Dataset extract:
◆ ◆ ◆ ◆ ◆ ◆ ◆
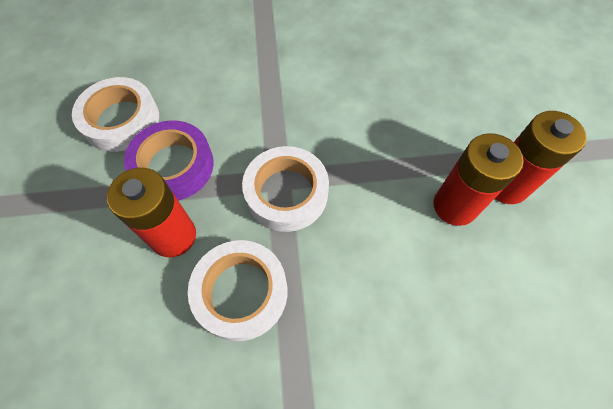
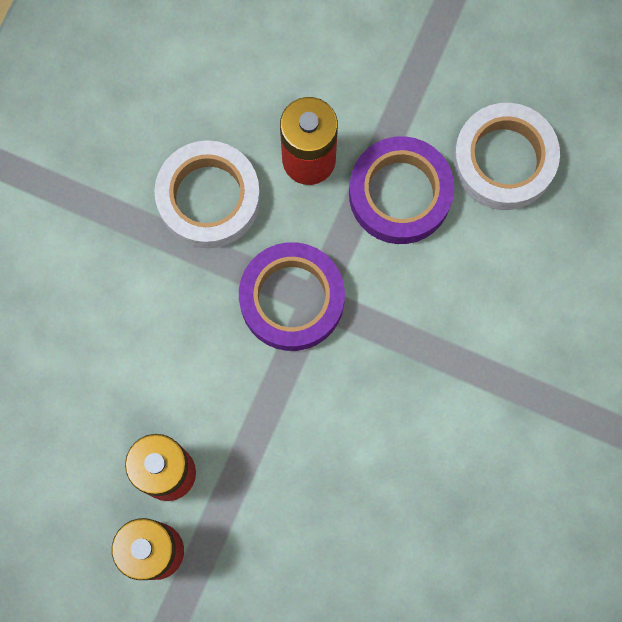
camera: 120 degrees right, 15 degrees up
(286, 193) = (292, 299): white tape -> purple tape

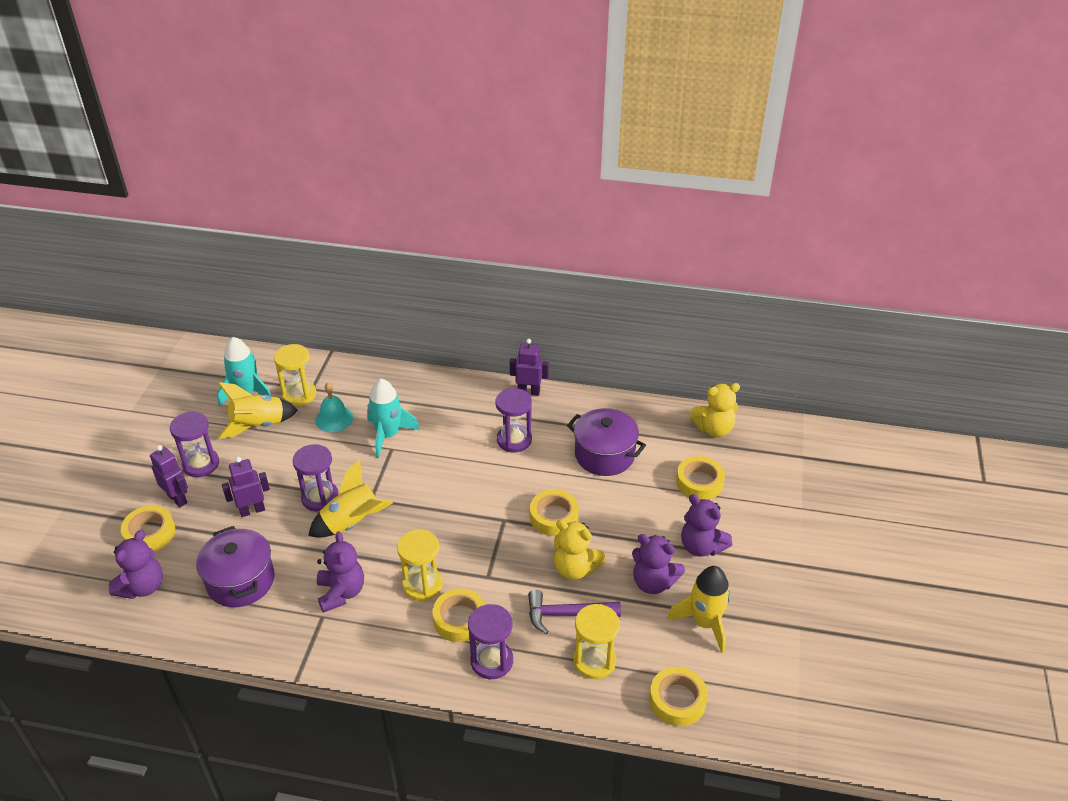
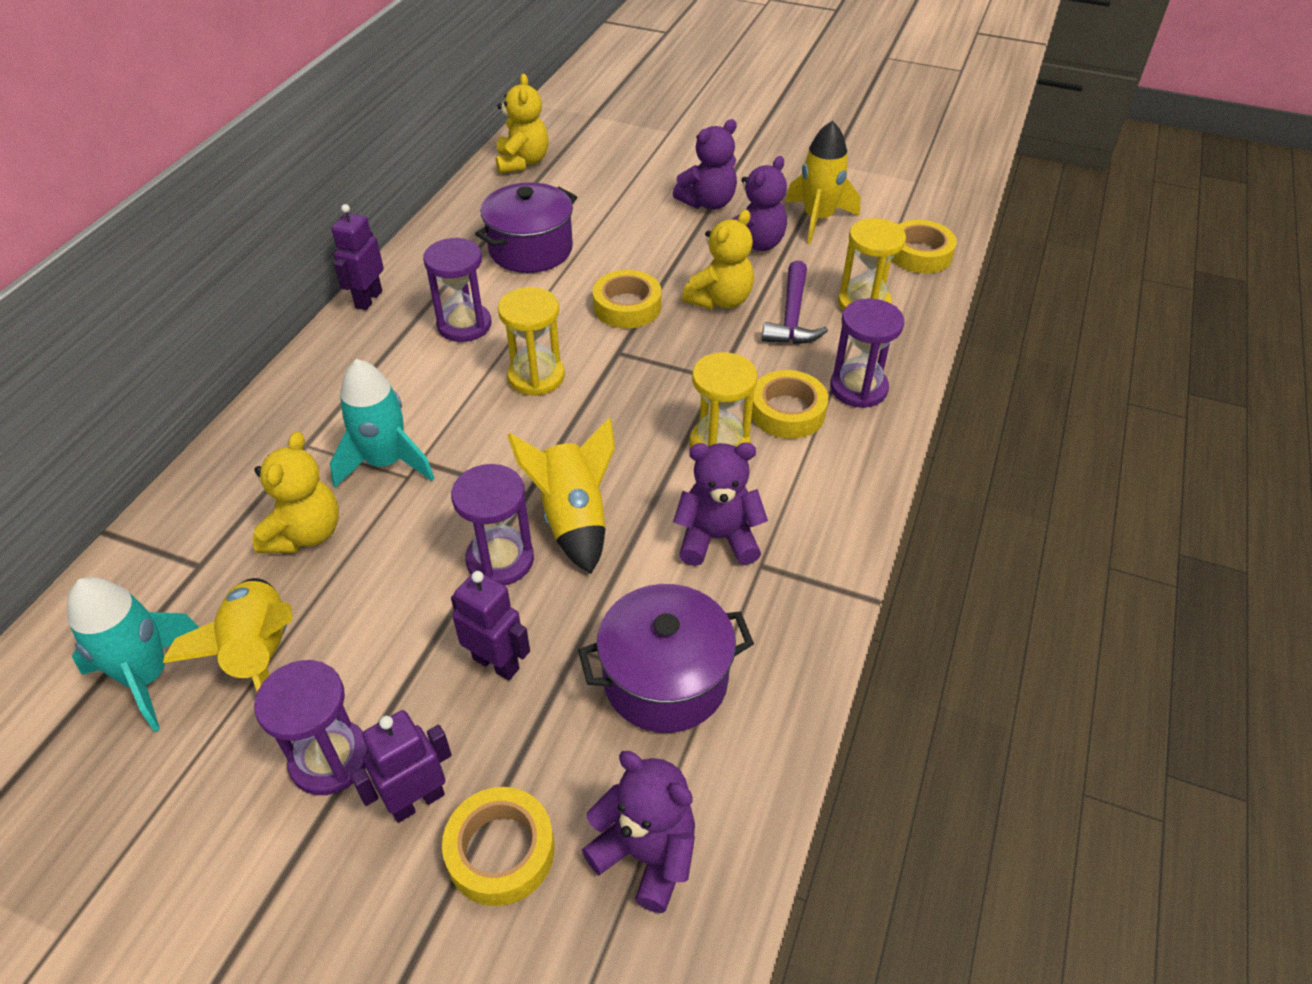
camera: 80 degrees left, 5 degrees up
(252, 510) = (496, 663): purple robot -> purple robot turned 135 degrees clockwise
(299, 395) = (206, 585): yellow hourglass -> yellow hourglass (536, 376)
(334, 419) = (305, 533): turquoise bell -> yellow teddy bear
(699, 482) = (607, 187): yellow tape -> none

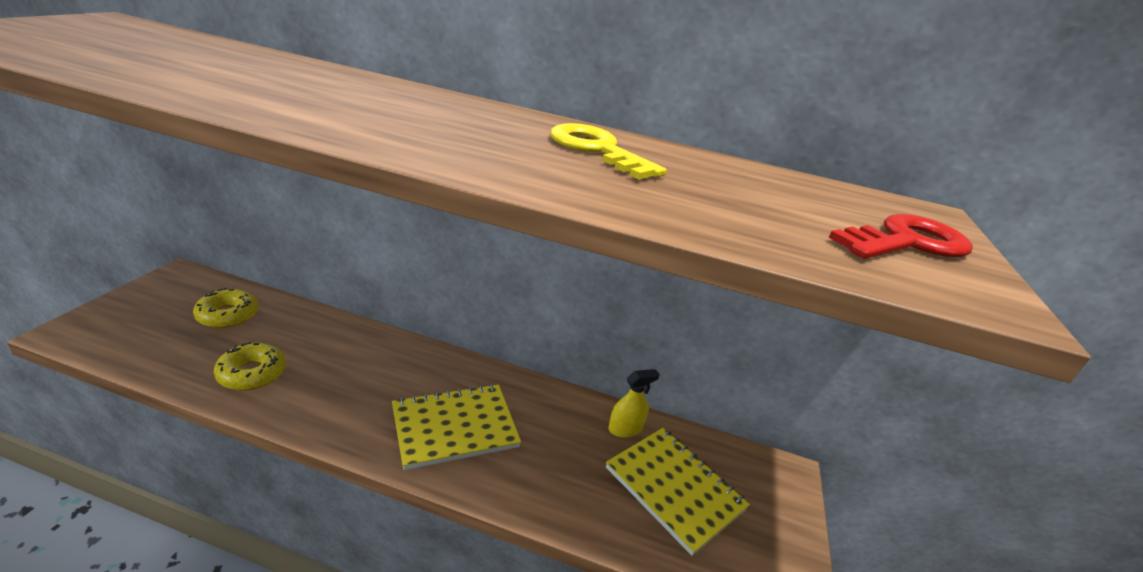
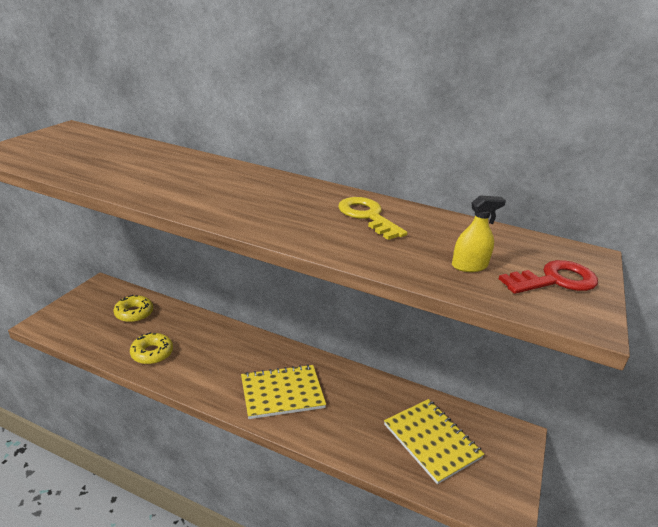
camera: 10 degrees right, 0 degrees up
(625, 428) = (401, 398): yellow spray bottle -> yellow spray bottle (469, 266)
◆ ◆ ◆ ◆ ◆ ◆ ◆
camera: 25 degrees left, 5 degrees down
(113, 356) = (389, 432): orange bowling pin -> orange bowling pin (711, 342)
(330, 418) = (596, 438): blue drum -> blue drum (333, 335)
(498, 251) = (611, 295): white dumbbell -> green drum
◆ ◆ ◆ ◆ ◆ ◆ ◆
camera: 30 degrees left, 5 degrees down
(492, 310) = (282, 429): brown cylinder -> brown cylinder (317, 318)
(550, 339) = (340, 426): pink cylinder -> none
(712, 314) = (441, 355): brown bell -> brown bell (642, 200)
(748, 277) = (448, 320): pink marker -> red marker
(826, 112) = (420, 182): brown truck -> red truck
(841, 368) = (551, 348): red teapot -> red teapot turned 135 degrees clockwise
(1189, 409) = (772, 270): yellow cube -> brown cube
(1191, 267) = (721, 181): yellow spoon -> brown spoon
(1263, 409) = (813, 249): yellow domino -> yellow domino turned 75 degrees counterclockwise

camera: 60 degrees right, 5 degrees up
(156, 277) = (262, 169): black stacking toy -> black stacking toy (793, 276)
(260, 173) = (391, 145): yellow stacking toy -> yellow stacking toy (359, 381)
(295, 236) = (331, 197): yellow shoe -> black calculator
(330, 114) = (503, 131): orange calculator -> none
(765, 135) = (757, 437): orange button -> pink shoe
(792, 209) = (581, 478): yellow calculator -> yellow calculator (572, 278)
◆ ◆ ◆ ◆ ◆ ◆ ◆
What is being asked:
Go through the records. Copy each line where "white" appears.

Task response:
(286, 193) = (292, 299): white tape -> purple tape
(498, 251) = (611, 295): white dumbbell -> green drum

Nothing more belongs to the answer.